■ EXERCISE AIM ■
Word for word, return the lines below from the first through the line that has "moved | cheese", dropping the pictures.
※ ※ ※
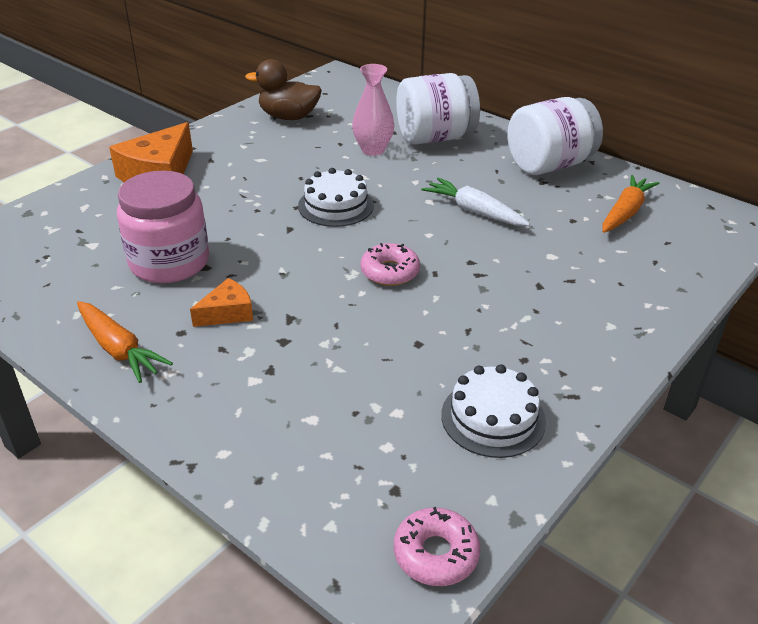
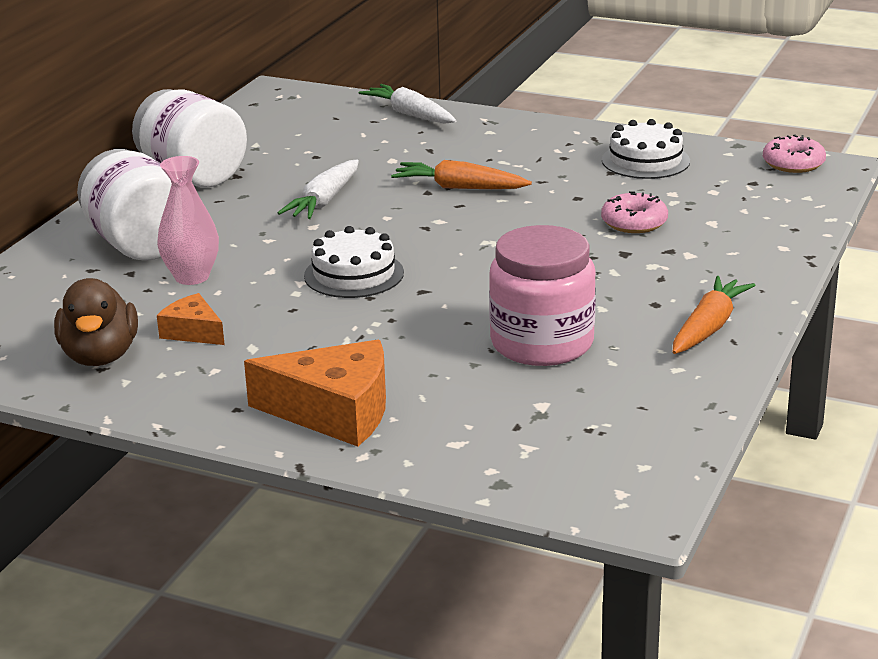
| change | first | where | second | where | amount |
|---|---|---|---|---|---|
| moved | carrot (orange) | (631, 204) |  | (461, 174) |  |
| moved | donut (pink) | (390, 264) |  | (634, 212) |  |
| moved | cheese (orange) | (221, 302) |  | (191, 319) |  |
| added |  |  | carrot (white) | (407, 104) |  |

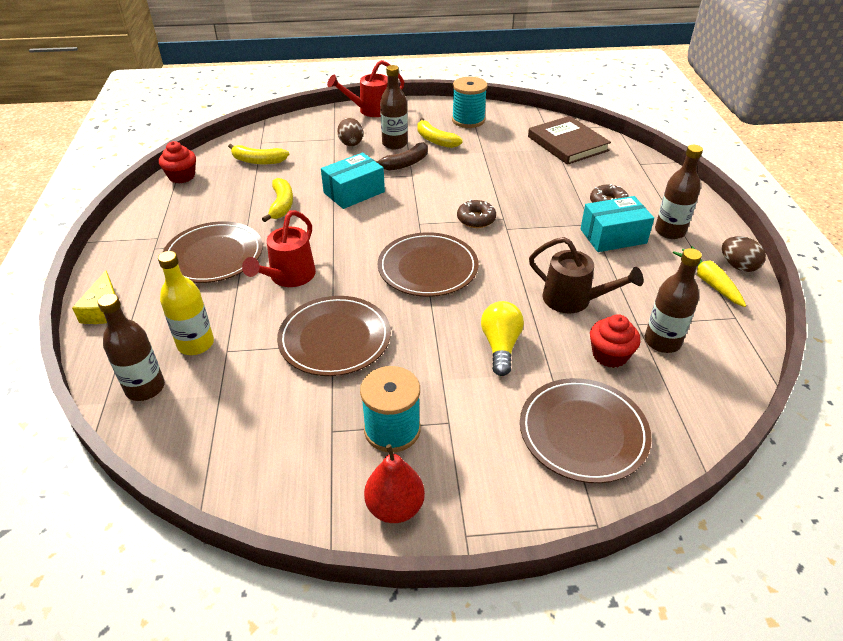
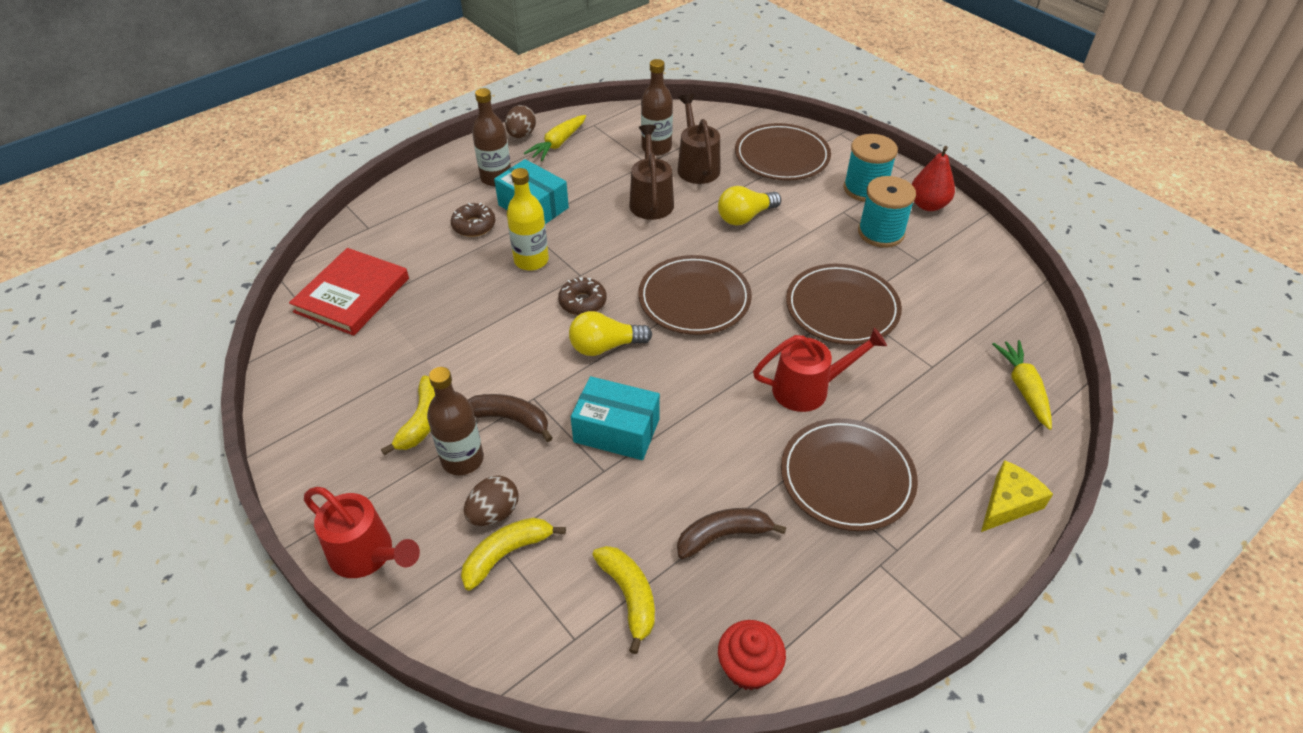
| change | first | where | second | where | amount |
|---|---|---|---|---|---|
| moved | spool (turquoise) | (470, 102) |  | (871, 168) |  |
| recoloured | book (brown) | (569, 140) | book (red) | (349, 292) |  |
| moved | banana (yellow) | (277, 200) |  | (513, 554) |  |
| moved | bottle (yellow) | (186, 303) |  | (528, 219) |  |
| replaced | bottle (brown) | (131, 347) | carrot (yellow) | (1022, 385) |  |
| replaced | cupcake (red) | (615, 341) | watering can (brown) | (698, 138) |  |
| added |  |  | light bulb (yellow) | (610, 333) |  |
| added |  |  | banana (brown) | (731, 533) |  |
※ ※ ※
■ WORKED SOLUTION ■
| change | first | where | second | where | amount |
|---|---|---|---|---|---|
| moved | carrot (orange) | (631, 204) |  | (461, 174) |  |
| moved | donut (pink) | (390, 264) |  | (634, 212) |  |
| moved | cheese (orange) | (221, 302) |  | (191, 319) |  |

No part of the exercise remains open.